Extracted data:
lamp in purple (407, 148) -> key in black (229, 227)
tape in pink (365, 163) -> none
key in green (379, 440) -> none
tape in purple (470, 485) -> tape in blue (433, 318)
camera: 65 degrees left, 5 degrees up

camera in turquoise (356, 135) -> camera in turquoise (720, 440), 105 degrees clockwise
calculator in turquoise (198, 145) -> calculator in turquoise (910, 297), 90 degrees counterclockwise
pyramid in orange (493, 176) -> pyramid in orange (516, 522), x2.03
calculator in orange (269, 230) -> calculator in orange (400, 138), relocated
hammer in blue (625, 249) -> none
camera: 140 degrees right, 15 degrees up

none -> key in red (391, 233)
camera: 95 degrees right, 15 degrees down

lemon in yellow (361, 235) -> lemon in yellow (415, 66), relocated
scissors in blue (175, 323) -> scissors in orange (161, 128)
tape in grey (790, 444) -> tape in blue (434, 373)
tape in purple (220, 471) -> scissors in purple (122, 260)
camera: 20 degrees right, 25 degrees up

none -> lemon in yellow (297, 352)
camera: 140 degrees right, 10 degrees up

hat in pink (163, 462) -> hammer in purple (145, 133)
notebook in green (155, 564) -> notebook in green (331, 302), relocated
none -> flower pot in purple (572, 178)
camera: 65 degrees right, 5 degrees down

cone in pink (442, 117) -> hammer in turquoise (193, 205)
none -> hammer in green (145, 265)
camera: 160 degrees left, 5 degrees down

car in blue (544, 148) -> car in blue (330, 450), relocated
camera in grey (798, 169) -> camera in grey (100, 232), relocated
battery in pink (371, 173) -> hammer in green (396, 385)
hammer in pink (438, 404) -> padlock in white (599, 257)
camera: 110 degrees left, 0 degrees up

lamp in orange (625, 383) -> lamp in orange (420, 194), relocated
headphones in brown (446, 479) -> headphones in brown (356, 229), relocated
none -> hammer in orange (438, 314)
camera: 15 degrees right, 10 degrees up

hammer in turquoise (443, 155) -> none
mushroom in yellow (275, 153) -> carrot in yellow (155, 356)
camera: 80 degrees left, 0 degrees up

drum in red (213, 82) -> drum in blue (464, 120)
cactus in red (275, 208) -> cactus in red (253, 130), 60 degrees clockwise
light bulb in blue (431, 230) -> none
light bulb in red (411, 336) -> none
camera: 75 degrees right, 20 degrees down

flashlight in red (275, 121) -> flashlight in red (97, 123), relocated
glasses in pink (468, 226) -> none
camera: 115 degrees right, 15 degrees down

Work item: Give the complete listing a second time, exactly as it reads.

Written answer:
lamp in purple (407, 148) -> key in black (229, 227)
tape in pink (365, 163) -> none
key in green (379, 440) -> none
tape in purple (470, 485) -> tape in blue (433, 318)
camera: 65 degrees left, 5 degrees up

camera in turquoise (356, 135) -> camera in turquoise (720, 440), 105 degrees clockwise
calculator in turquoise (198, 145) -> calculator in turquoise (910, 297), 90 degrees counterclockwise
pyramid in orange (493, 176) -> pyramid in orange (516, 522), x2.03
calculator in orange (269, 230) -> calculator in orange (400, 138), relocated
hammer in blue (625, 249) -> none
camera: 140 degrees right, 15 degrees up

none -> key in red (391, 233)
camera: 95 degrees right, 15 degrees down

lemon in yellow (361, 235) -> lemon in yellow (415, 66), relocated
scissors in blue (175, 323) -> scissors in orange (161, 128)
tape in grey (790, 444) -> tape in blue (434, 373)
tape in purple (220, 471) -> scissors in purple (122, 260)
camera: 20 degrees right, 25 degrees up

none -> lemon in yellow (297, 352)
camera: 140 degrees right, 10 degrees up

hat in pink (163, 462) -> hammer in purple (145, 133)
notebook in green (155, 564) -> notebook in green (331, 302), relocated
none -> flower pot in purple (572, 178)
camera: 65 degrees right, 5 degrees down

cone in pink (442, 117) -> hammer in turquoise (193, 205)
none -> hammer in green (145, 265)
camera: 160 degrees left, 5 degrees down

car in blue (544, 148) -> car in blue (330, 450), relocated
camera in grey (798, 169) -> camera in grey (100, 232), relocated
battery in pink (371, 173) -> hammer in green (396, 385)
hammer in pink (438, 404) -> padlock in white (599, 257)
camera: 110 degrees left, 0 degrees up

lamp in orange (625, 383) -> lamp in orange (420, 194), relocated
headphones in brown (446, 479) -> headphones in brown (356, 229), relocated
none -> hammer in orange (438, 314)
camera: 15 degrees right, 10 degrees up

hammer in turquoise (443, 155) -> none
mushroom in yellow (275, 153) -> carrot in yellow (155, 356)
camera: 80 degrees left, 0 degrees up

drum in red (213, 82) -> drum in blue (464, 120)
cactus in red (275, 208) -> cactus in red (253, 130), 60 degrees clockwise
light bulb in blue (431, 230) -> none
light bulb in red (411, 336) -> none
camera: 75 degrees right, 20 degrees down

flashlight in red (275, 121) -> flashlight in red (97, 123), relocated
glasses in pink (468, 226) -> none
camera: 115 degrees right, 15 degrees down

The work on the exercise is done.